* [Task details]:
Your copy of the lines below must match them exactly and contain no images.

[[ Input data open ]]

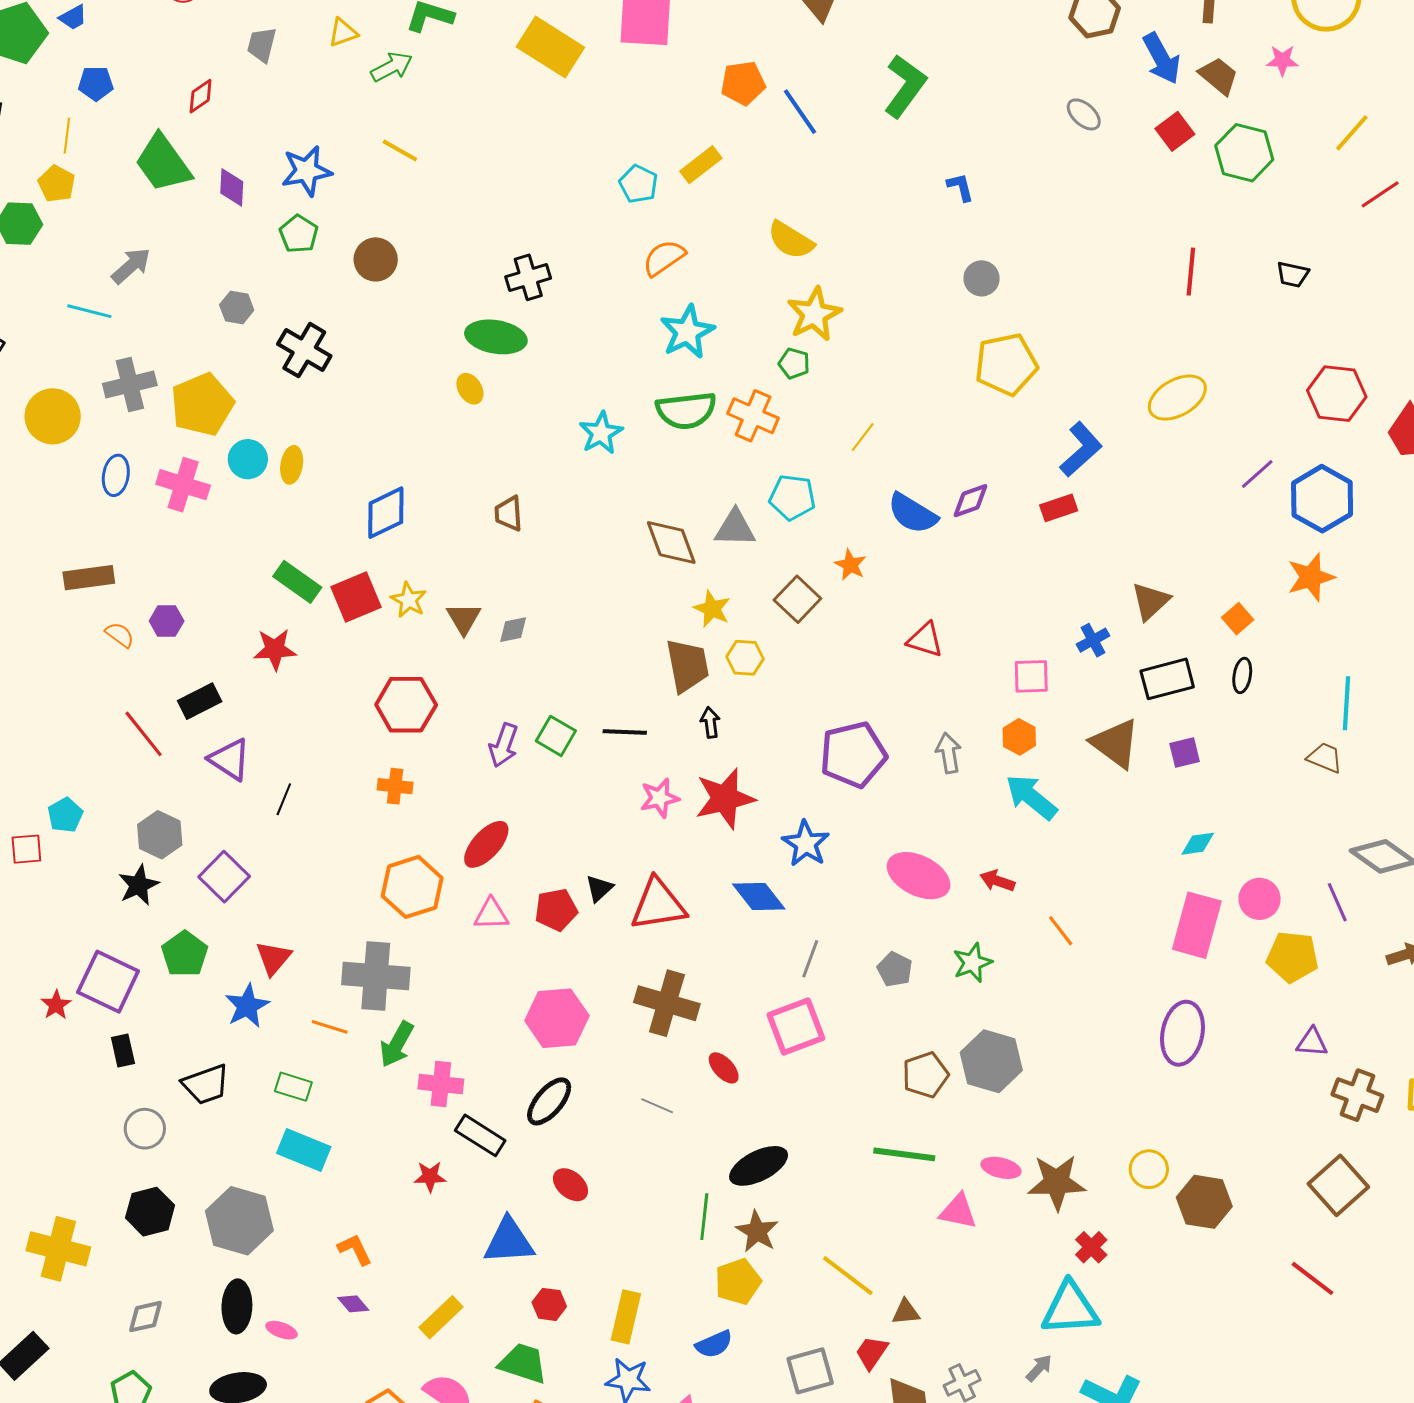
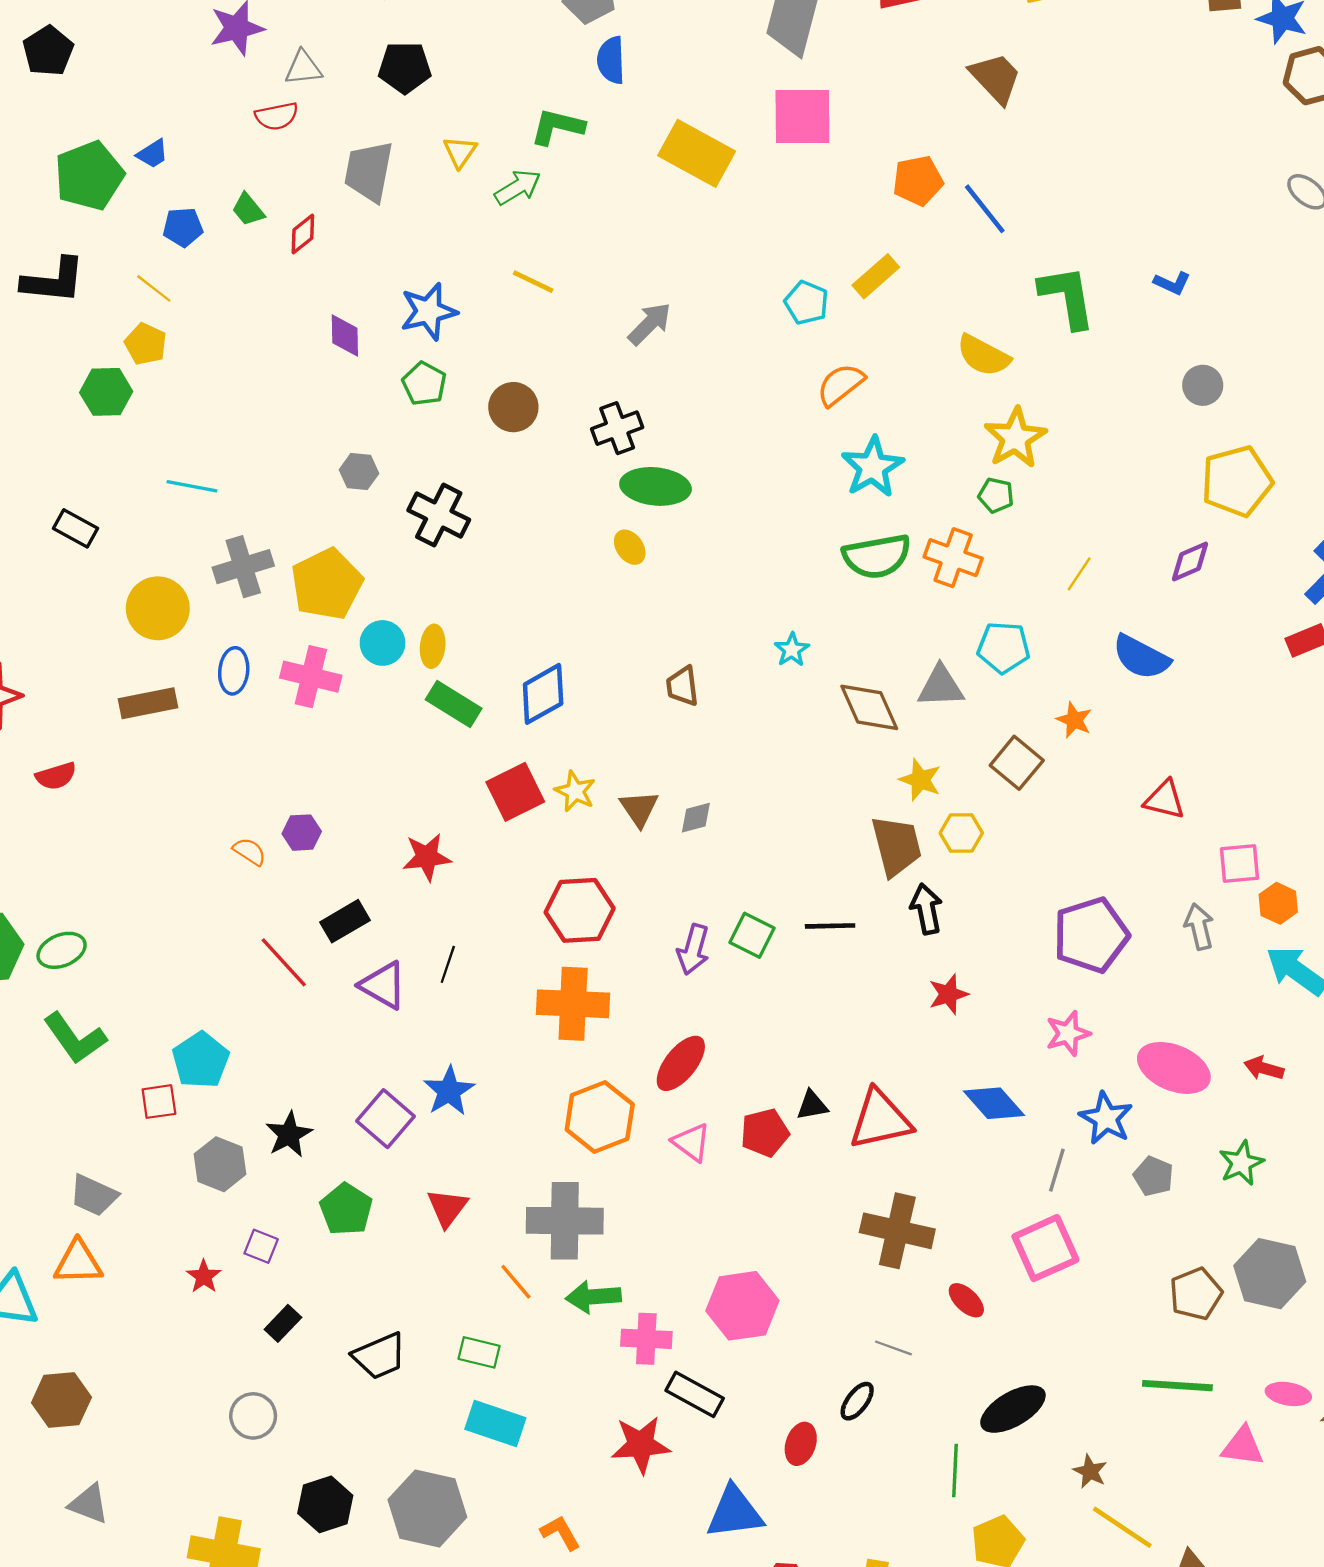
yellow triangle: (343, 33) -> (460, 152), turned -32
gray trapezoid: (262, 45) -> (369, 171), size x1.5
green L-shape: (905, 86) -> (1067, 297), moved, turned -42
yellow line: (67, 136) -> (154, 288), turned -56
green trapezoid: (163, 163) -> (248, 210), moved, size x0.5
blue L-shape: (960, 187) -> (1172, 283), turned 132
gray arrow: (131, 266) -> (650, 324), moved
black cross: (528, 277) -> (617, 428), moved
cyan star: (601, 433) -> (792, 650), moved, size x0.7
purple diamond: (971, 501) -> (1190, 561), moved
brown rectangle: (89, 578) -> (148, 703), moved
green rectangle: (297, 582) -> (454, 704), moved
pink square: (1031, 676) -> (1240, 864), moved
black arrow: (710, 723) -> (926, 909), size x1.4
orange cross: (395, 786) -> (573, 1004), size x1.8
pink star: (660, 798) -> (1068, 1033), moved
red star: (725, 798) -> (948, 994), size x0.6
black line: (284, 799) -> (448, 964), moved
cyan pentagon: (65, 815) -> (201, 1060), size x1.4
gray hexagon: (160, 835) -> (220, 1164), moved
blue star: (806, 844) -> (1106, 1118), moved
black triangle: (599, 888) -> (812, 1105), turned 36
pink triangle: (491, 914) -> (691, 1142), turned 42
purple square: (108, 982) -> (261, 1246), size x0.5
blue star: (247, 1006) -> (449, 1091), moved
pink hexagon: (557, 1018) -> (742, 1306), moved
orange line: (330, 1027) -> (516, 1282), turned 36
green arrow: (397, 1044) -> (593, 1297), turned 60
black rectangle: (123, 1050) -> (283, 1323), turned 60
black ellipse: (549, 1101) -> (857, 1401), moved, size x0.7
gray circle: (145, 1129) -> (253, 1416), moved
red star: (430, 1177) -> (641, 1445), size x1.6
red ellipse: (570, 1185) -> (801, 1444), turned 72
brown star: (757, 1231) -> (1090, 1471), moved, size x0.7

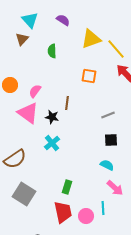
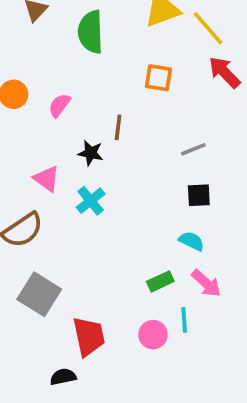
green semicircle: (52, 51) -> (91, 32), size x1.6
pink triangle: (28, 113) -> (47, 179), moved, size x0.7
green rectangle: (67, 187) -> (160, 281), moved, turned 48
red trapezoid: (63, 212) -> (89, 336), moved

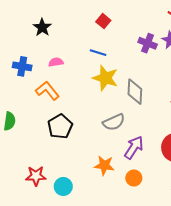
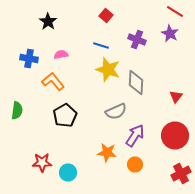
purple cross: (148, 43) -> (137, 40), moved

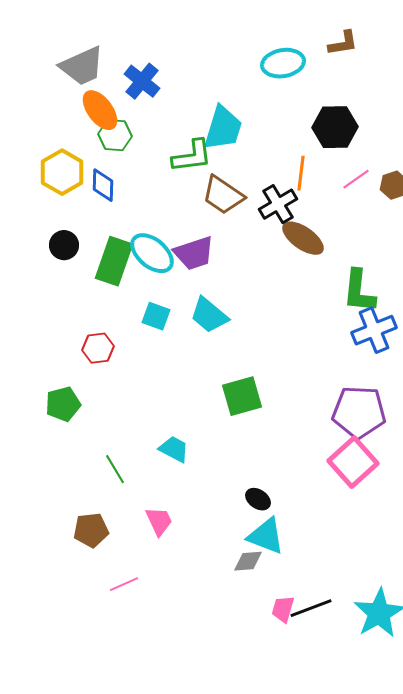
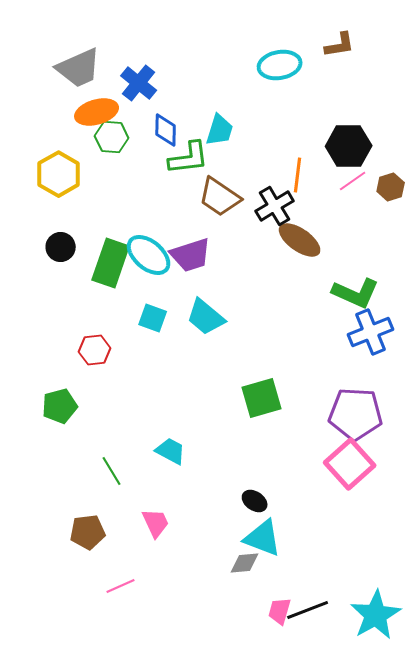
orange ellipse: (100, 110) -> (97, 112), turned -69
black hexagon: (335, 127) -> (349, 146), moved
cyan trapezoid: (223, 128) -> (220, 130), size x0.7
blue diamond: (103, 185) -> (166, 130), moved
green L-shape: (359, 291) -> (356, 293), turned -72
green square: (242, 396) -> (262, 398), moved

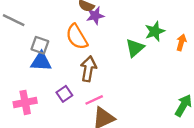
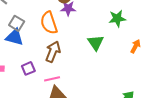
green star: (155, 31) -> (117, 18), moved
green triangle: (135, 48) -> (96, 43), turned -36

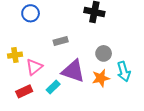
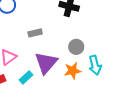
purple triangle: (73, 71) -> (46, 63), turned 50

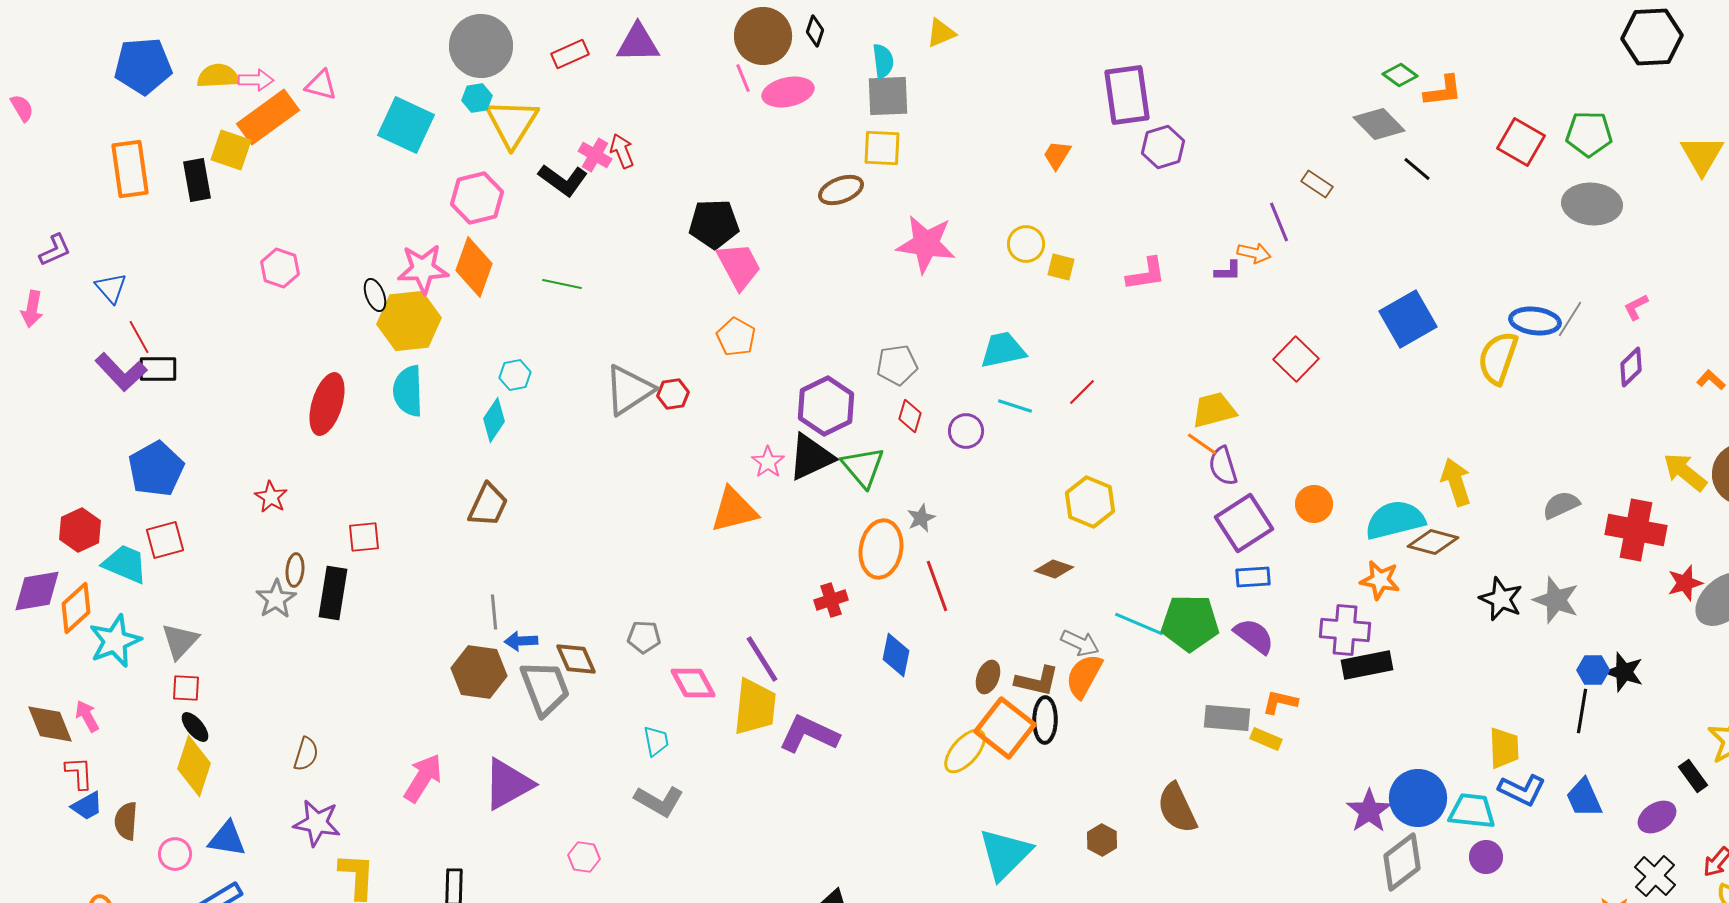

[[ Input data closed ]]

* [Result of this task]:
yellow triangle: (343, 33) -> (460, 152), turned -32
gray trapezoid: (262, 45) -> (369, 171), size x1.5
green L-shape: (905, 86) -> (1067, 297), moved, turned -42
yellow line: (67, 136) -> (154, 288), turned -56
green trapezoid: (163, 163) -> (248, 210), moved, size x0.5
blue L-shape: (960, 187) -> (1172, 283), turned 132
gray arrow: (131, 266) -> (650, 324), moved
black cross: (528, 277) -> (617, 428), moved
cyan star: (601, 433) -> (792, 650), moved, size x0.7
purple diamond: (971, 501) -> (1190, 561), moved
brown rectangle: (89, 578) -> (148, 703), moved
green rectangle: (297, 582) -> (454, 704), moved
pink square: (1031, 676) -> (1240, 864), moved
black arrow: (710, 723) -> (926, 909), size x1.4
orange cross: (395, 786) -> (573, 1004), size x1.8
pink star: (660, 798) -> (1068, 1033), moved
red star: (725, 798) -> (948, 994), size x0.6
black line: (284, 799) -> (448, 964), moved
cyan pentagon: (65, 815) -> (201, 1060), size x1.4
gray hexagon: (160, 835) -> (220, 1164), moved
blue star: (806, 844) -> (1106, 1118), moved
black triangle: (599, 888) -> (812, 1105), turned 36
pink triangle: (491, 914) -> (691, 1142), turned 42
purple square: (108, 982) -> (261, 1246), size x0.5
blue star: (247, 1006) -> (449, 1091), moved
pink hexagon: (557, 1018) -> (742, 1306), moved
orange line: (330, 1027) -> (516, 1282), turned 36
green arrow: (397, 1044) -> (593, 1297), turned 60
black rectangle: (123, 1050) -> (283, 1323), turned 60
black ellipse: (549, 1101) -> (857, 1401), moved, size x0.7
gray circle: (145, 1129) -> (253, 1416), moved
red star: (430, 1177) -> (641, 1445), size x1.6
red ellipse: (570, 1185) -> (801, 1444), turned 72
brown star: (757, 1231) -> (1090, 1471), moved, size x0.7

green semicircle: (52, 51) -> (91, 32), size x1.6
pink triangle: (28, 113) -> (47, 179), moved, size x0.7
green rectangle: (67, 187) -> (160, 281), moved, turned 48
red trapezoid: (63, 212) -> (89, 336), moved

purple cross: (148, 43) -> (137, 40), moved

orange ellipse: (100, 110) -> (97, 112), turned -69
black hexagon: (335, 127) -> (349, 146), moved
cyan trapezoid: (223, 128) -> (220, 130), size x0.7
blue diamond: (103, 185) -> (166, 130), moved
green L-shape: (359, 291) -> (356, 293), turned -72
green square: (242, 396) -> (262, 398), moved

green star: (155, 31) -> (117, 18), moved
green triangle: (135, 48) -> (96, 43), turned -36

purple triangle: (73, 71) -> (46, 63), turned 50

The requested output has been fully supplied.